** Available data follows **

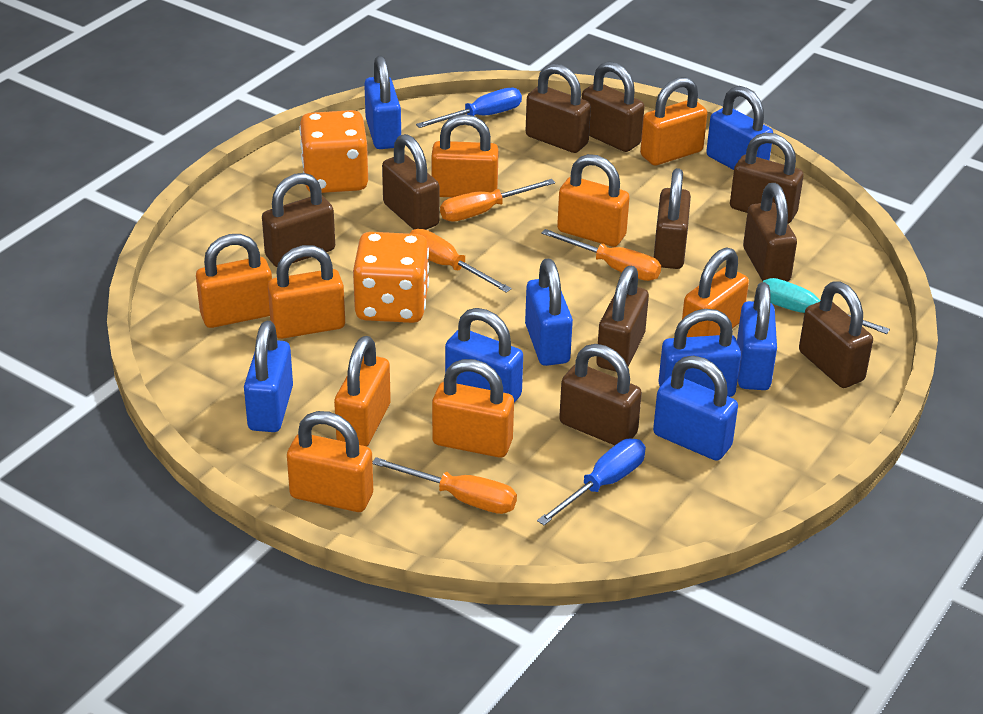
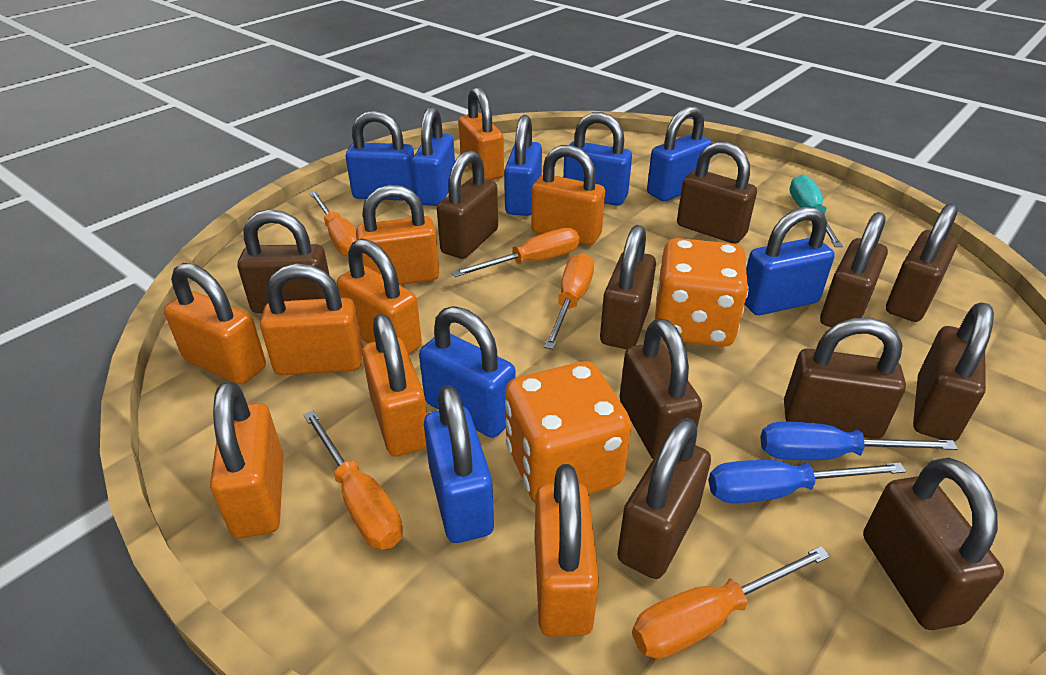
brown padlock: 10 -> 11
orange screwdriver: 4 -> 5

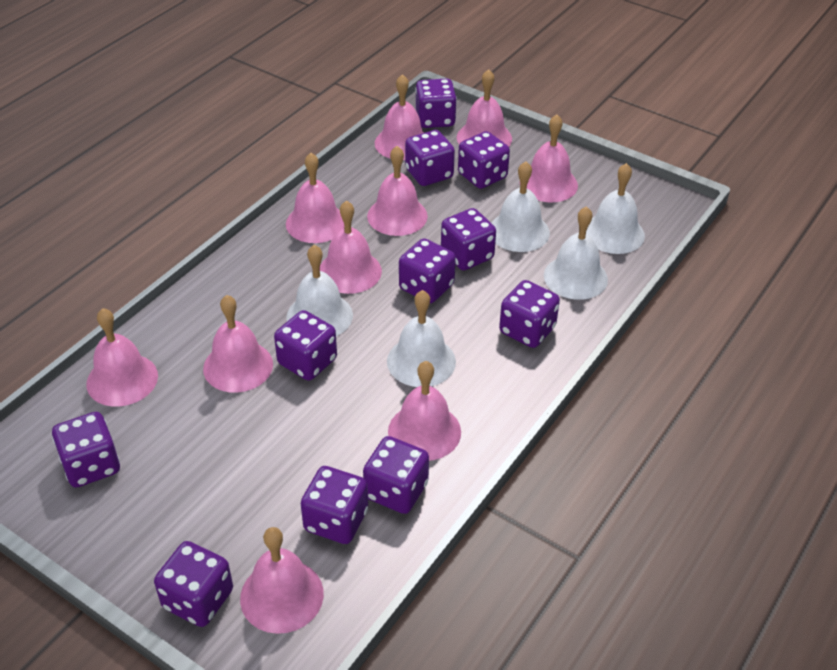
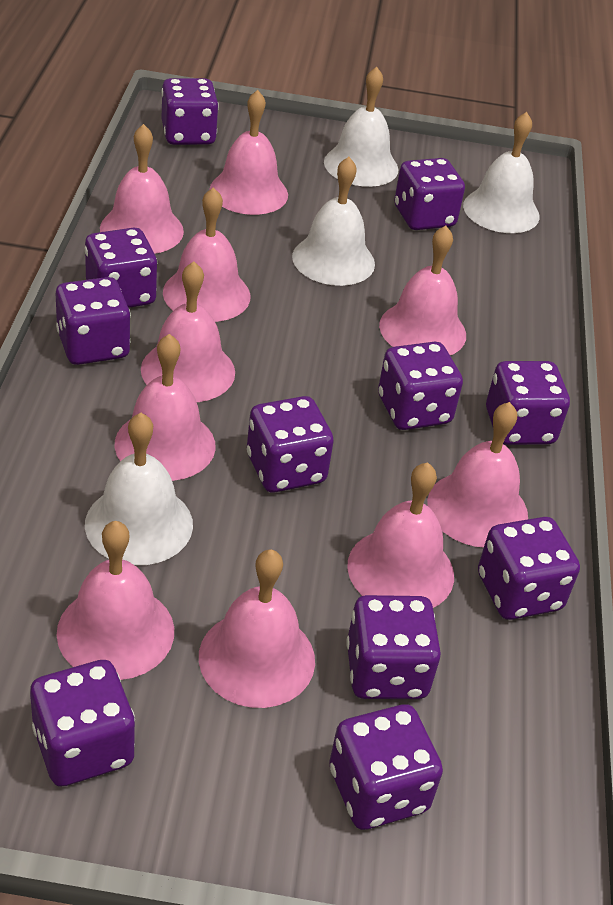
white bell: 5 -> 4

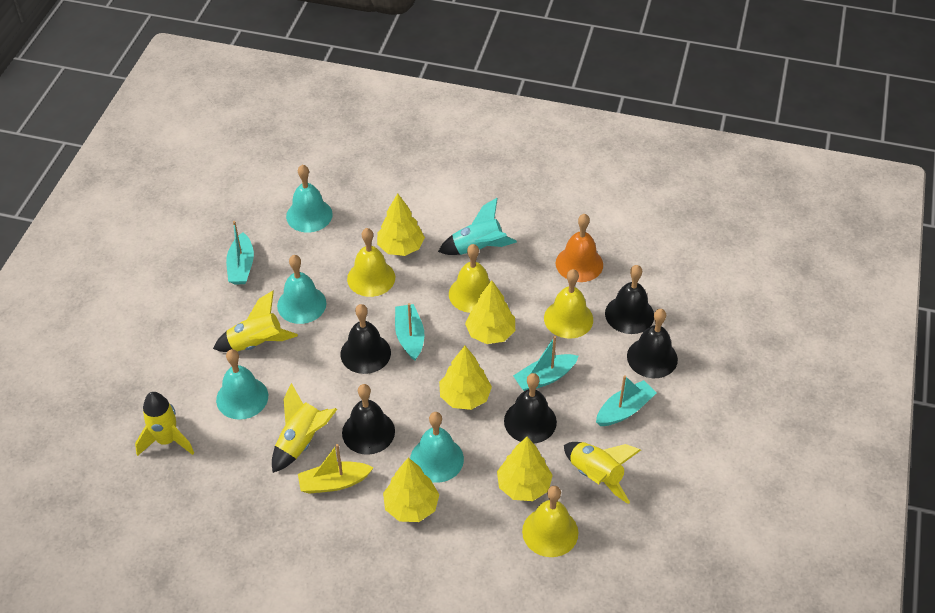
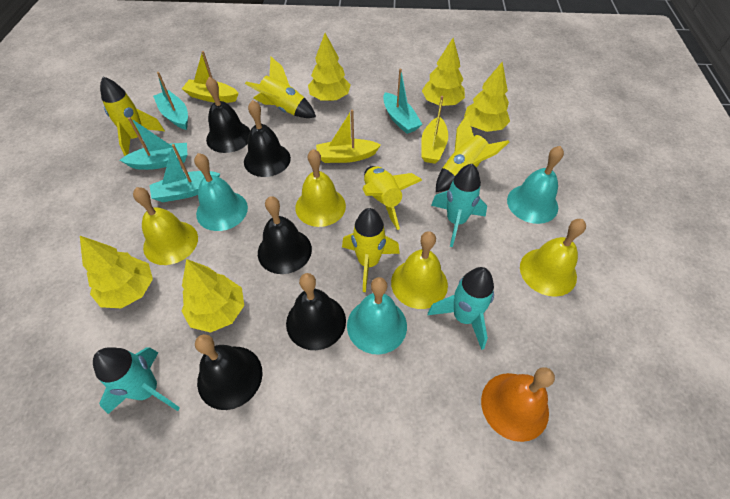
turquoise bell: 4 -> 3
turquoise rocket: 1 -> 3
yellow boat: 1 -> 3
yellow rocket: 4 -> 5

** End of Available data **

§ **Work to complete**: Your reply should be a single number: how many lines in the listing above include the string "rocket".

§ **Output of the task**: 2